WHAT YOU HAVE TO DO: Your answer should hold exactly the lines from the one with "R3: 180 (IND, STAT) -> 1.5k (IND, STAT)" through the last line of the material below, nothing before and nothing extra.

DATA IN THIS EXERCISE:

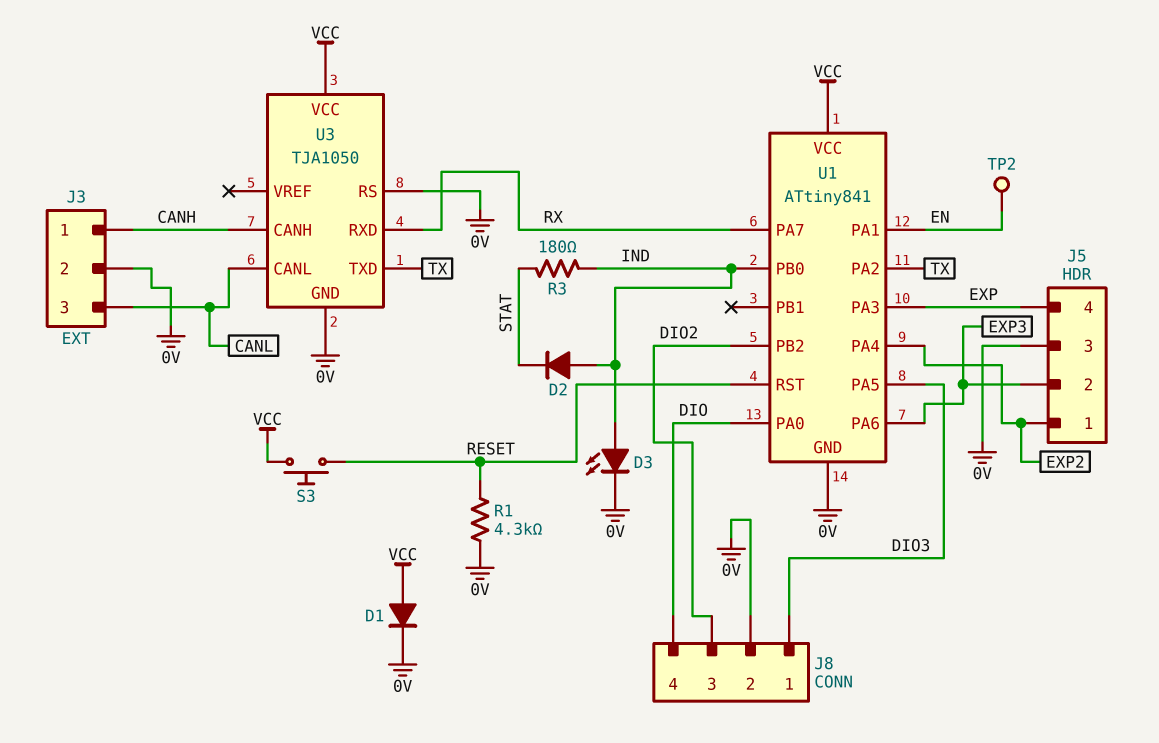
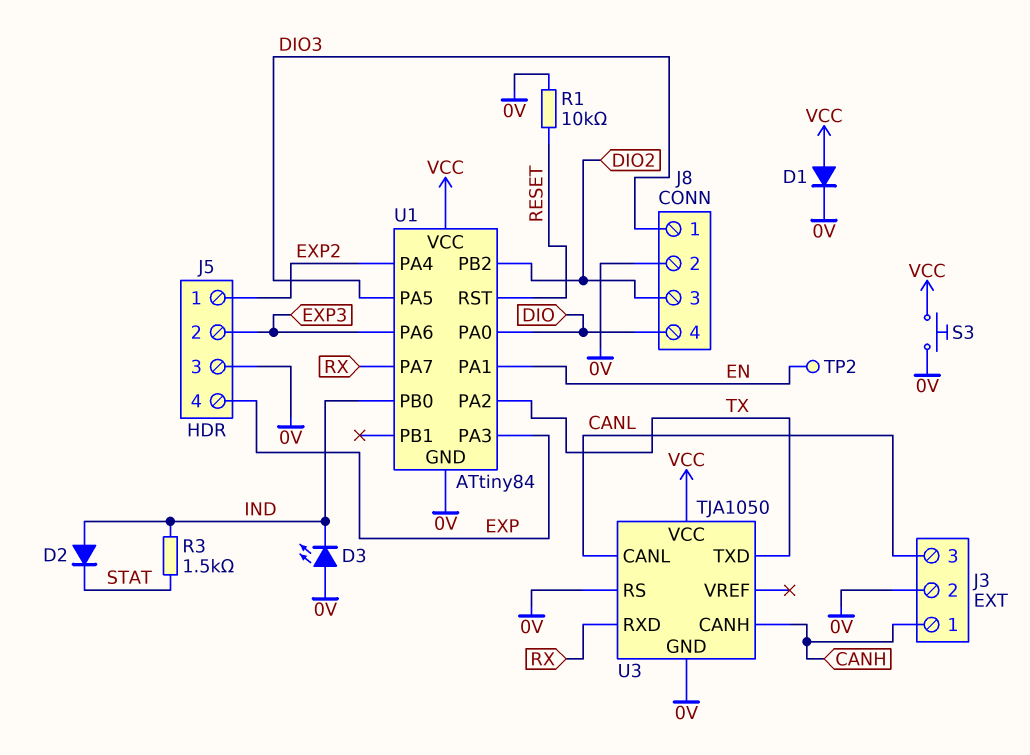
D3: LED (A IND, K 0V) -> LED (A 0V, K IND)
R1: 4.3k (0V, RESET) -> 10k (0V, RESET)
R3: 180 (IND, STAT) -> 1.5k (IND, STAT)
S3: button (RESET, VCC) -> button (0V, VCC)
U1: ATtiny841 -> ATtiny84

ANSWER BOX:
R3: 180 (IND, STAT) -> 1.5k (IND, STAT)
S3: button (RESET, VCC) -> button (0V, VCC)
U1: ATtiny841 -> ATtiny84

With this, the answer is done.